Work order
Return, word for word, the lines of the listing below from the one with "(484, 471) = (624, 550): white hammer -> none" through the one with "(173, 259) = (443, 196): red", and no other lines.

Given records
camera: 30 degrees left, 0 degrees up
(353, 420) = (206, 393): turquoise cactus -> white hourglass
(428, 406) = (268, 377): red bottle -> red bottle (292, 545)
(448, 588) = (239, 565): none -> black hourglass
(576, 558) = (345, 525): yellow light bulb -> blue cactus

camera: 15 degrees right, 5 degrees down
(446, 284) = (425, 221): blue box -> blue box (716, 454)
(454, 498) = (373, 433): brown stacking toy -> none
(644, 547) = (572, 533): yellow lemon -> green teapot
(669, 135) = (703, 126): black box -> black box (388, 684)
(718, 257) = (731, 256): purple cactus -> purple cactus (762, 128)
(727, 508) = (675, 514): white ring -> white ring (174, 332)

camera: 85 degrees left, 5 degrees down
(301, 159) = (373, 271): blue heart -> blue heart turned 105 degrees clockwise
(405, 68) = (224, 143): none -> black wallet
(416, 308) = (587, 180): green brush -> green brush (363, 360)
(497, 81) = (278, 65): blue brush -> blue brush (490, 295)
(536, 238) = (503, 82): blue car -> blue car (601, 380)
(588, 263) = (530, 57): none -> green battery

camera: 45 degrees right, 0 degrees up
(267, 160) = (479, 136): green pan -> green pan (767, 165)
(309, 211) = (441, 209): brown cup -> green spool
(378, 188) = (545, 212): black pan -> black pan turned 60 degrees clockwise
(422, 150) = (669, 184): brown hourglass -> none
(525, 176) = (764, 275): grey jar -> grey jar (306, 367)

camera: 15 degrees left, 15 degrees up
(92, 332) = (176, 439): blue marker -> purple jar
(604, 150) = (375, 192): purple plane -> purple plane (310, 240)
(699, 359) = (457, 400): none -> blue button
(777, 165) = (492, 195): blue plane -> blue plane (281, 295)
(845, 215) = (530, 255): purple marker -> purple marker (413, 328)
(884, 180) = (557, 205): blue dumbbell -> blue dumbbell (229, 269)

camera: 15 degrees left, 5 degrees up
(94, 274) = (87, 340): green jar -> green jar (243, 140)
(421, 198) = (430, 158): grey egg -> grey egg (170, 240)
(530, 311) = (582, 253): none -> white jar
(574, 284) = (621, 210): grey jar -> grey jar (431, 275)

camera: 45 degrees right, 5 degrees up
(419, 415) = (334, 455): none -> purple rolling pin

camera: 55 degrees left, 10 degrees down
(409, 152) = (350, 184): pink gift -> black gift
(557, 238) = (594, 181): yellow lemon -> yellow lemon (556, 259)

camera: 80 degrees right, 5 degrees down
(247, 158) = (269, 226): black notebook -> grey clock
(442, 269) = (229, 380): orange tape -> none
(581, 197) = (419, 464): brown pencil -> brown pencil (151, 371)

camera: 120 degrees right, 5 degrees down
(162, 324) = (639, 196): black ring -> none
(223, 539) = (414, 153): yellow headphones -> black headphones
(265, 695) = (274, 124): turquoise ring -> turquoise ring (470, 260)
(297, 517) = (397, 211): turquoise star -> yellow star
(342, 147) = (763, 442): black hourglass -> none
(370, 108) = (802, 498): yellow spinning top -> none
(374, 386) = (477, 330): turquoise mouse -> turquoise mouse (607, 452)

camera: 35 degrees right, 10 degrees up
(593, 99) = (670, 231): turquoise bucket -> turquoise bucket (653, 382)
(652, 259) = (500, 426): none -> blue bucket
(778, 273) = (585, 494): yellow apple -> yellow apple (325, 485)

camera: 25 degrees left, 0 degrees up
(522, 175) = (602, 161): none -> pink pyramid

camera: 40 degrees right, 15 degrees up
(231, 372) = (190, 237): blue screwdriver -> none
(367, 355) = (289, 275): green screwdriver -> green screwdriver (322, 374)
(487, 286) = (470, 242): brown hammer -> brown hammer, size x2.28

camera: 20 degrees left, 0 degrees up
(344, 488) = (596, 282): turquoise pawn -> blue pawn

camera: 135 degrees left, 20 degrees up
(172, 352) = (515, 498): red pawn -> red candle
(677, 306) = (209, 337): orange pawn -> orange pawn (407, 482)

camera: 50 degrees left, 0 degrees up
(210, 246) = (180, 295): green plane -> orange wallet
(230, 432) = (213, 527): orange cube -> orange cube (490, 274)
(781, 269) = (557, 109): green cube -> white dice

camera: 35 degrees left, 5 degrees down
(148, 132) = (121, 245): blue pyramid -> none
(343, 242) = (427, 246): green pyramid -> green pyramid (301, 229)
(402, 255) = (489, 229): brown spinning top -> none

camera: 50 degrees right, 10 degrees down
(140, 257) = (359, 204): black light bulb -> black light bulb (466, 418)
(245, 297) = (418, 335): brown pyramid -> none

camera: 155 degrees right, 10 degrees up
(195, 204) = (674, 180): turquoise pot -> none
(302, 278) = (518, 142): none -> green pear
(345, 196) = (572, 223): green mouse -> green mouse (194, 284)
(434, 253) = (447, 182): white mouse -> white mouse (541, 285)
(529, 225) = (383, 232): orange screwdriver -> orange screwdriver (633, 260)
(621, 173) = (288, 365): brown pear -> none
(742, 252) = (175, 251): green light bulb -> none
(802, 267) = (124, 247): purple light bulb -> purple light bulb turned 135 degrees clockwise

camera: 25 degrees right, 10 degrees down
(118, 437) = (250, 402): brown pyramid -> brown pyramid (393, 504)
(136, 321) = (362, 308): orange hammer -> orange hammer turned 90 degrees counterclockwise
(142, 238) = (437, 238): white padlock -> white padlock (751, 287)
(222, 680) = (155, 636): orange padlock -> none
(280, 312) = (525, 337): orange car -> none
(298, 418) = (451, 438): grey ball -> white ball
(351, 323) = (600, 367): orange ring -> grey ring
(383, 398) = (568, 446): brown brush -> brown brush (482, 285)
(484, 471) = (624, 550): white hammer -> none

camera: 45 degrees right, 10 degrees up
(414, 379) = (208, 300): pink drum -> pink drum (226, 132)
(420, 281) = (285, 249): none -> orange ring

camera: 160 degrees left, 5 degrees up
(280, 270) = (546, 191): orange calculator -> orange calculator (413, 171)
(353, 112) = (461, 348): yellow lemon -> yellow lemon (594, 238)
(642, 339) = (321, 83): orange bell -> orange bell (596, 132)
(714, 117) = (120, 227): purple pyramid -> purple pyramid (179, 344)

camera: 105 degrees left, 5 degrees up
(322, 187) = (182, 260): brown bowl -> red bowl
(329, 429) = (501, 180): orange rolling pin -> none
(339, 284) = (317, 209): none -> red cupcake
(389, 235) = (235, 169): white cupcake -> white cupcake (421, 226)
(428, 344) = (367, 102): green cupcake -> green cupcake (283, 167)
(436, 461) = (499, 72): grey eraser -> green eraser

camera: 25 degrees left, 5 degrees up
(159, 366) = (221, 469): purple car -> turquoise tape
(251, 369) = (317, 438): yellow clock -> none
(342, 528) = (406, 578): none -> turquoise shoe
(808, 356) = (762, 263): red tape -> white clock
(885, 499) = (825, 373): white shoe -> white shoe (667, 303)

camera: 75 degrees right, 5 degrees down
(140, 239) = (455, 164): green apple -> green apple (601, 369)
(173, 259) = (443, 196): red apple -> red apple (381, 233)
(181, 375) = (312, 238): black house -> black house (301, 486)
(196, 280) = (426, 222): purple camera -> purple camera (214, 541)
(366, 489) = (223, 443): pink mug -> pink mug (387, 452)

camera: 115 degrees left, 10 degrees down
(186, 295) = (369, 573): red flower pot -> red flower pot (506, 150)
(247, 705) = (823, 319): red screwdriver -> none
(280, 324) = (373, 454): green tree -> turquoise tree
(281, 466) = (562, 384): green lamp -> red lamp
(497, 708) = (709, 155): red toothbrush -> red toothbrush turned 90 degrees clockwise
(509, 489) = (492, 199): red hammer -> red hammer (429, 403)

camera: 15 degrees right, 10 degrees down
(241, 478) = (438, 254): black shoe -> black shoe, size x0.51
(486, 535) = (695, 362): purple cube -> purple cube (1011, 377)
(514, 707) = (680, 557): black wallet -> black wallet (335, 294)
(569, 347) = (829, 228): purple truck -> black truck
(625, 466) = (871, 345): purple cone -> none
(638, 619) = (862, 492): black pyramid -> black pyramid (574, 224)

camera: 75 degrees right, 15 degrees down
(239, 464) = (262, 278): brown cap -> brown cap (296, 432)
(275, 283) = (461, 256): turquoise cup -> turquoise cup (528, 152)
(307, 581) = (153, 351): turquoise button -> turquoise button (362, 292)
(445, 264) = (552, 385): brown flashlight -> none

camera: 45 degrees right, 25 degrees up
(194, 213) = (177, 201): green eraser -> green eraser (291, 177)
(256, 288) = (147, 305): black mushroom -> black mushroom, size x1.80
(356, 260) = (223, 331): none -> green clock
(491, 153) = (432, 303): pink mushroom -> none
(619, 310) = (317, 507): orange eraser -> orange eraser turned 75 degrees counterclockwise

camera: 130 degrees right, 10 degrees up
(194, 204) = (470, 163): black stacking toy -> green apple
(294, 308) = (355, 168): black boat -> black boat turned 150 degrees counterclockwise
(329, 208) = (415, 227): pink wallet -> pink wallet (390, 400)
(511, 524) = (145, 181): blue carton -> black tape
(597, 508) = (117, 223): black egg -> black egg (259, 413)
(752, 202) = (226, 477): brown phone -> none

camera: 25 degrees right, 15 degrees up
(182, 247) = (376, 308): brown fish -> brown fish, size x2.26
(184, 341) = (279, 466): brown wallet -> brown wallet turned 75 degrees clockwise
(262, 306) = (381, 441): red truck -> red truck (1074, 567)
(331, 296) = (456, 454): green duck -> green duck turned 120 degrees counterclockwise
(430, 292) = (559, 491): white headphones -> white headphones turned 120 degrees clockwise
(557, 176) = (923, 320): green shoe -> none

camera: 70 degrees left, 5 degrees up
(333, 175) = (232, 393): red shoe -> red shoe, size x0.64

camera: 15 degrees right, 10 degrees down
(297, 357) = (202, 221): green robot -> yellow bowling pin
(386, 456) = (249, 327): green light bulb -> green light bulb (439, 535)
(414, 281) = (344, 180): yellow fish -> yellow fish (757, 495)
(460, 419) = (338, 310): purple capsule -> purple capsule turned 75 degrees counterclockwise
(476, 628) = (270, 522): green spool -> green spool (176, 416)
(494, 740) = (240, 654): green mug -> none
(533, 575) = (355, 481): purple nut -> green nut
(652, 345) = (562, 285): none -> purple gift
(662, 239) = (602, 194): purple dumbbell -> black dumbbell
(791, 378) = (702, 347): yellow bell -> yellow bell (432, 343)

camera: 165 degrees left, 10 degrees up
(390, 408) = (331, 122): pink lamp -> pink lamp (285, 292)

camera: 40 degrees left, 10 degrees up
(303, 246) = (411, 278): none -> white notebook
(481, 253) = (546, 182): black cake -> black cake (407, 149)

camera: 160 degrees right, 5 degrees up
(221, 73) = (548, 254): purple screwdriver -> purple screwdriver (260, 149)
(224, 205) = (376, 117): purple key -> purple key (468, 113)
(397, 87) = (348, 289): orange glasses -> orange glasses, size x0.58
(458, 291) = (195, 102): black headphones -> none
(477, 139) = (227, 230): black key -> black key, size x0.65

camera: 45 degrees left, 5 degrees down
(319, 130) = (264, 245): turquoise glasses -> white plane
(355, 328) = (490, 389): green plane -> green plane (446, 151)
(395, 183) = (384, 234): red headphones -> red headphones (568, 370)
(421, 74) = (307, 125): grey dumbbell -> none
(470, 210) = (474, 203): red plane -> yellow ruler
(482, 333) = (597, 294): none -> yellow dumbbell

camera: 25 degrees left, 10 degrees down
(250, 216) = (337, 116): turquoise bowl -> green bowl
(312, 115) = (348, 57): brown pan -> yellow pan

Worked solution
(484, 471) = (624, 550): white hammer -> none

camera: 45 degrees right, 10 degrees up
(414, 379) = (208, 300): pink drum -> pink drum (226, 132)
(420, 281) = (285, 249): none -> orange ring

camera: 160 degrees left, 5 degrees up
(280, 270) = (546, 191): orange calculator -> orange calculator (413, 171)
(353, 112) = (461, 348): yellow lemon -> yellow lemon (594, 238)
(642, 339) = (321, 83): orange bell -> orange bell (596, 132)
(714, 117) = (120, 227): purple pyramid -> purple pyramid (179, 344)

camera: 105 degrees left, 5 degrees up
(322, 187) = (182, 260): brown bowl -> red bowl
(329, 429) = (501, 180): orange rolling pin -> none
(339, 284) = (317, 209): none -> red cupcake
(389, 235) = (235, 169): white cupcake -> white cupcake (421, 226)
(428, 344) = (367, 102): green cupcake -> green cupcake (283, 167)
(436, 461) = (499, 72): grey eraser -> green eraser

camera: 25 degrees left, 5 degrees up
(159, 366) = (221, 469): purple car -> turquoise tape
(251, 369) = (317, 438): yellow clock -> none
(342, 528) = (406, 578): none -> turquoise shoe
(808, 356) = (762, 263): red tape -> white clock
(885, 499) = (825, 373): white shoe -> white shoe (667, 303)

camera: 75 degrees right, 5 degrees down
(140, 239) = (455, 164): green apple -> green apple (601, 369)
(173, 259) = (443, 196): red apple -> red apple (381, 233)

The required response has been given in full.